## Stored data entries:

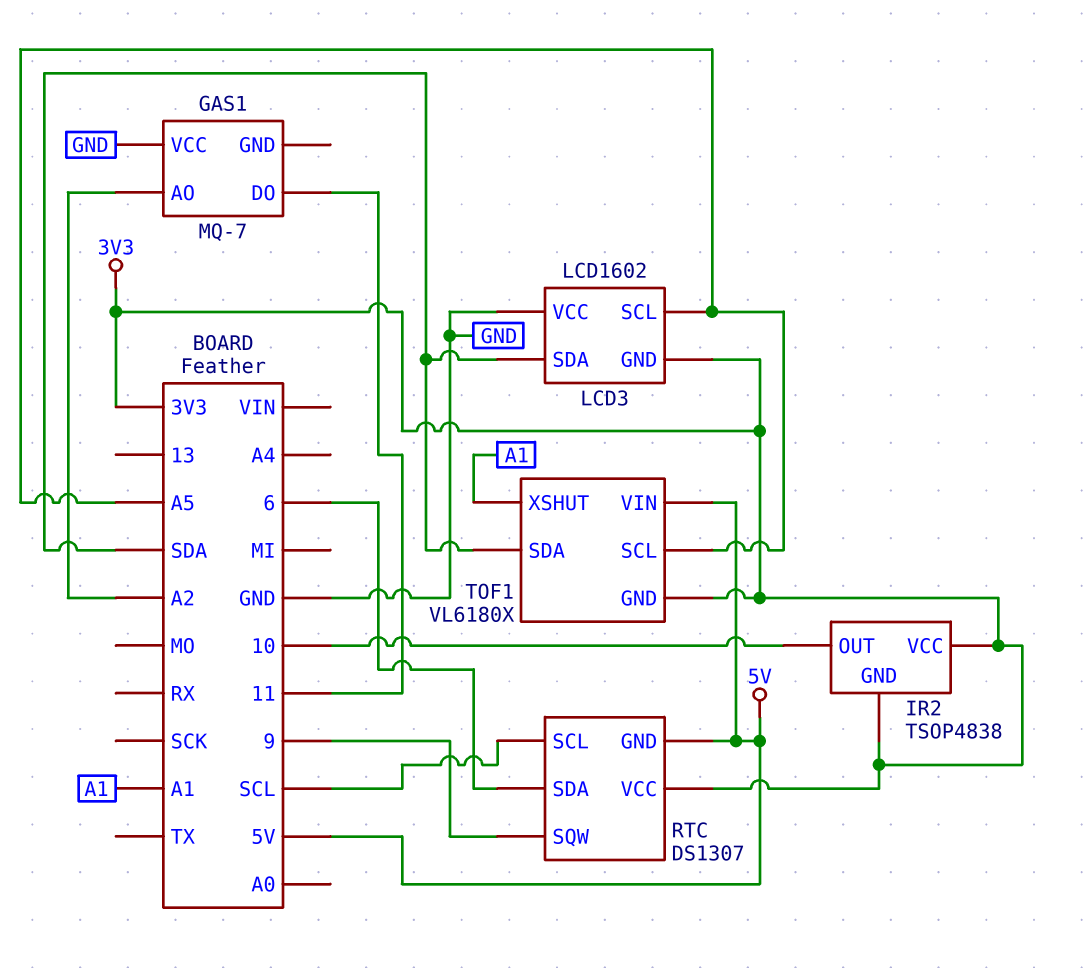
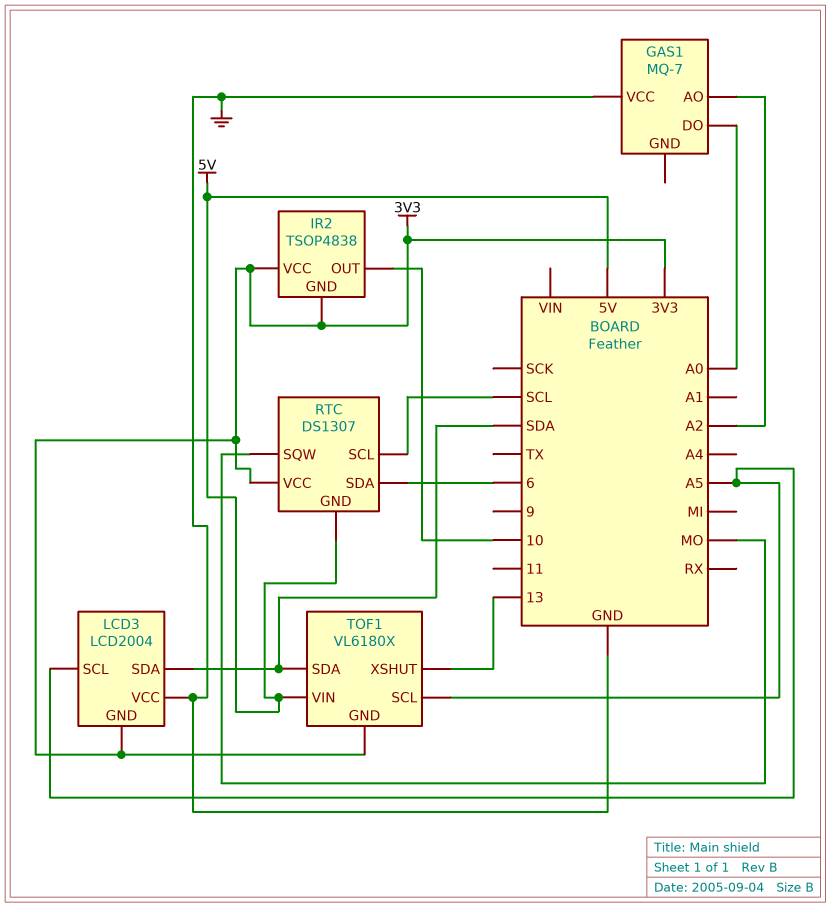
GAS1 pin DO: 11 -> A0
LCD3: LCD1602 -> LCD2004
RTC pin SQW: 9 -> MO
TOF1 pin XSHUT: A1 -> 13

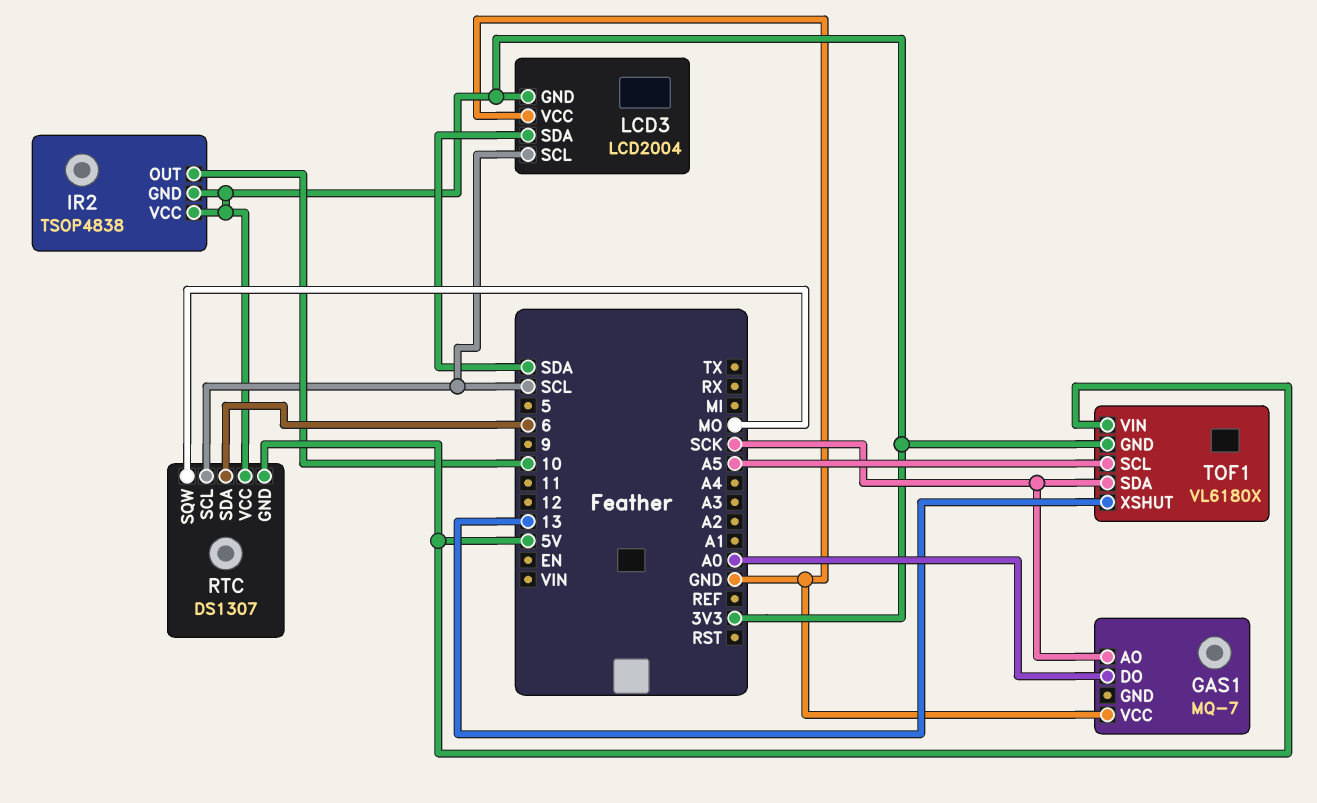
GAS1 pin AO: A2 -> SCK
LCD3 pin SCL: A5 -> SCL
TOF1 pin SDA: SDA -> SCK

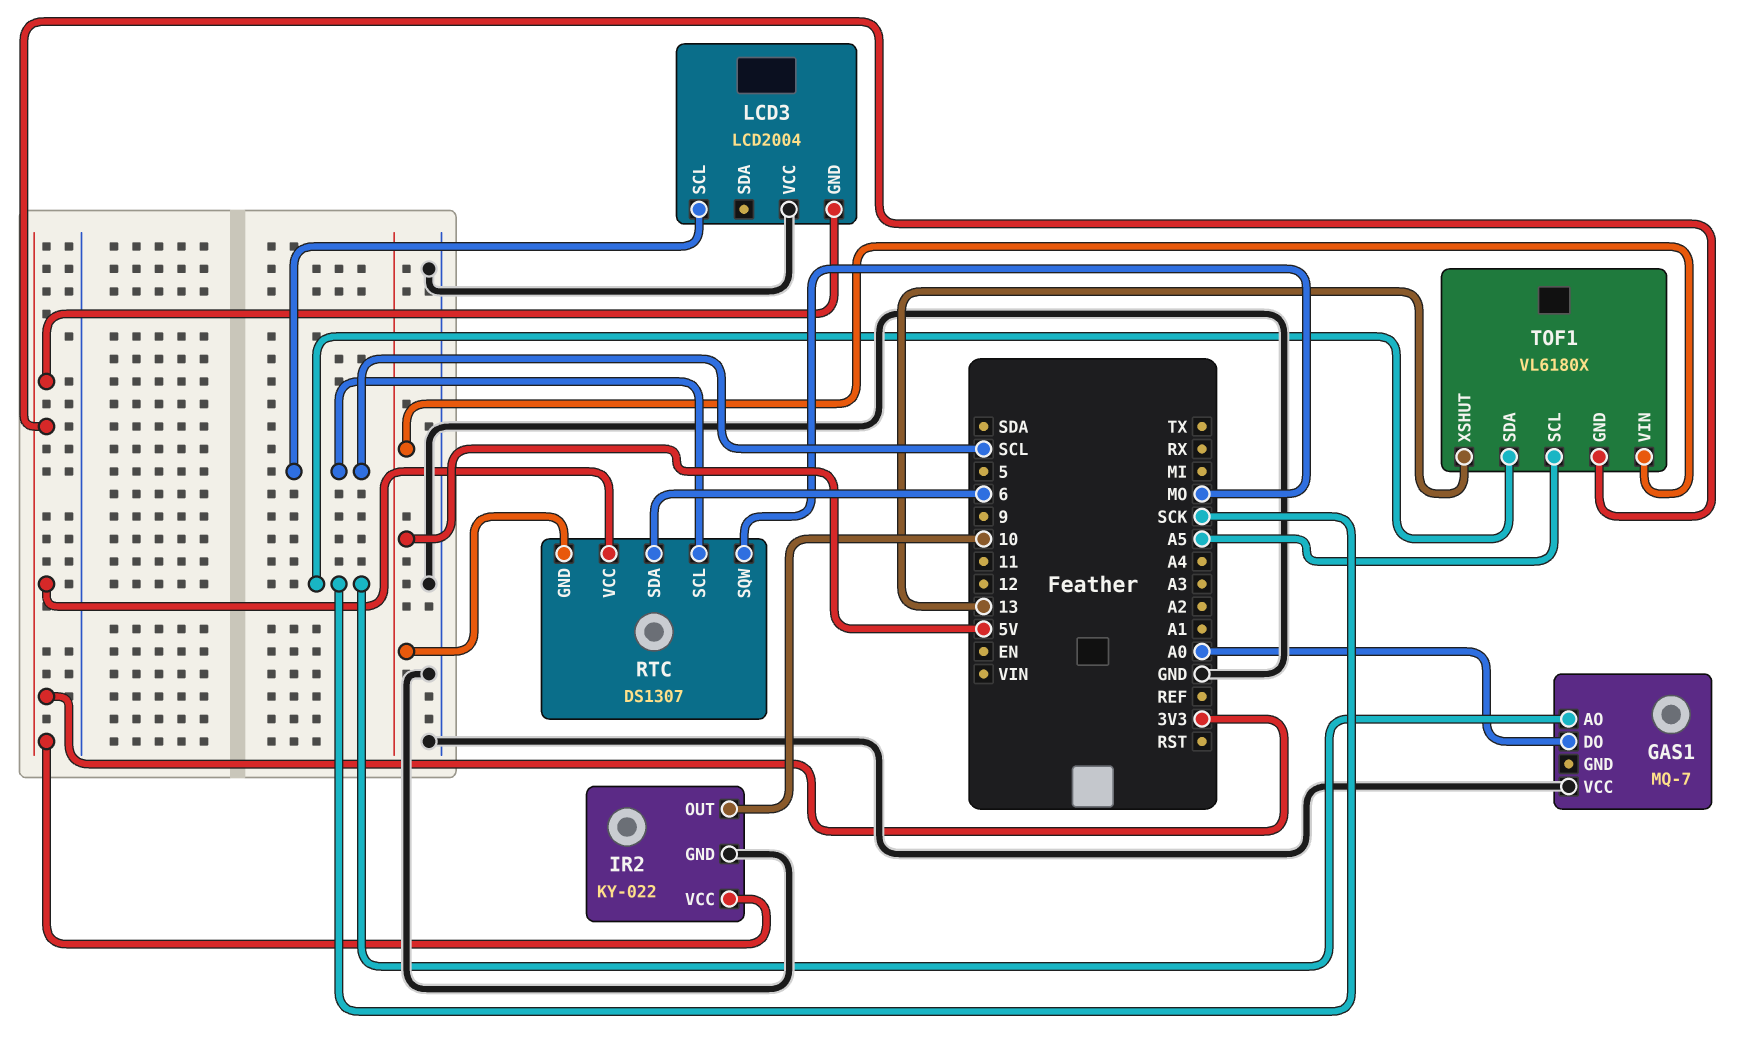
IR2: TSOP4838 -> KY-022
IR2 pin GND: 3V3 -> GND
LCD3 pin SDA: SDA -> none

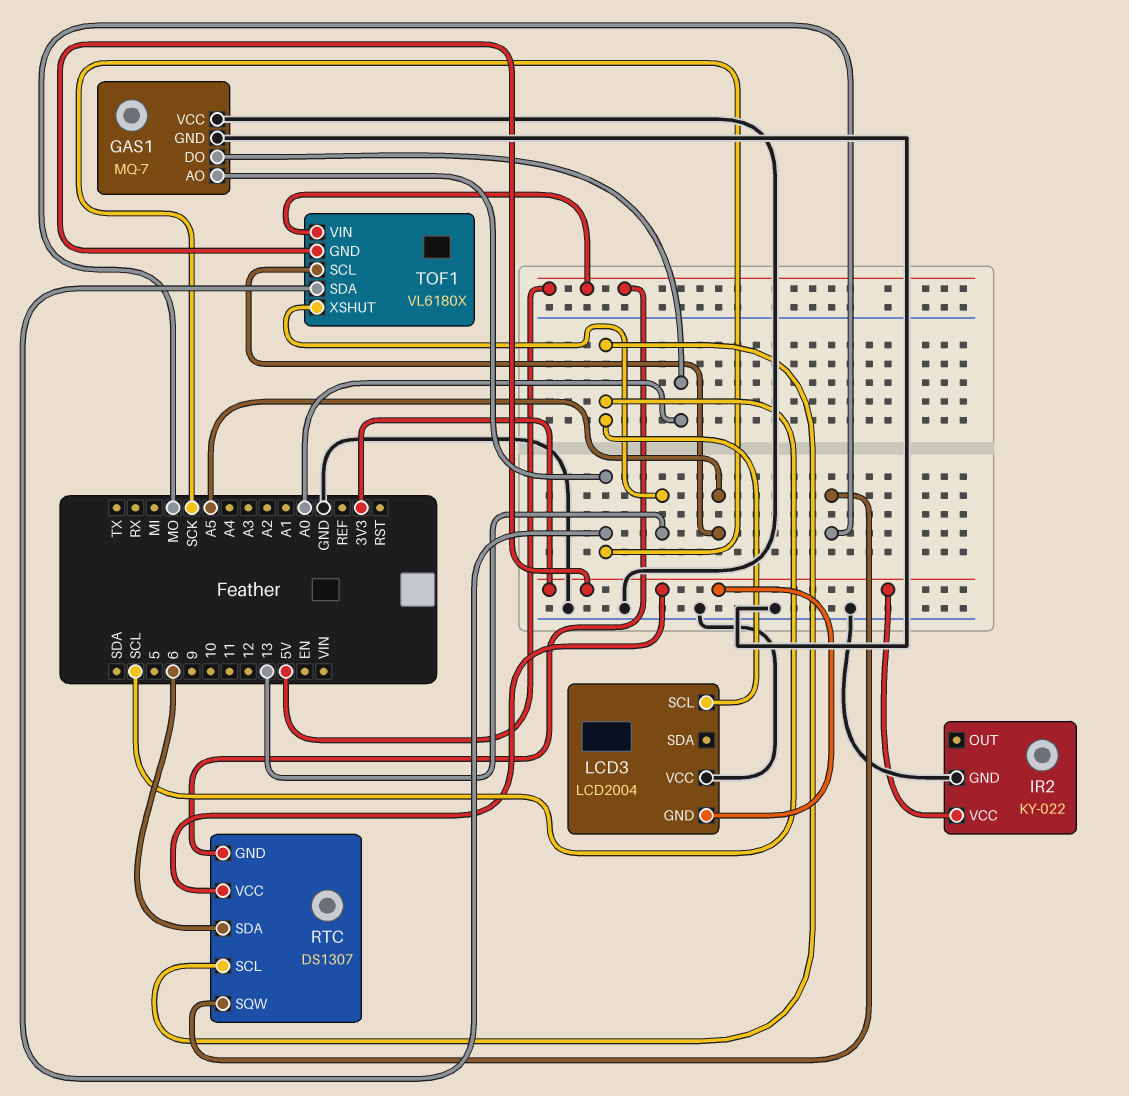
GAS1 pin GND: none -> GND
IR2 pin OUT: 10 -> none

## Task statement:
Repeat verbatim the range of lines that opens at the line containing "RTC pin SQW: 9 -> MO" and closes at the last line of the entries, excluding all pictures.

## Solution to the problem:
RTC pin SQW: 9 -> MO
TOF1 pin XSHUT: A1 -> 13

GAS1 pin AO: A2 -> SCK
LCD3 pin SCL: A5 -> SCL
TOF1 pin SDA: SDA -> SCK

IR2: TSOP4838 -> KY-022
IR2 pin GND: 3V3 -> GND
LCD3 pin SDA: SDA -> none

GAS1 pin GND: none -> GND
IR2 pin OUT: 10 -> none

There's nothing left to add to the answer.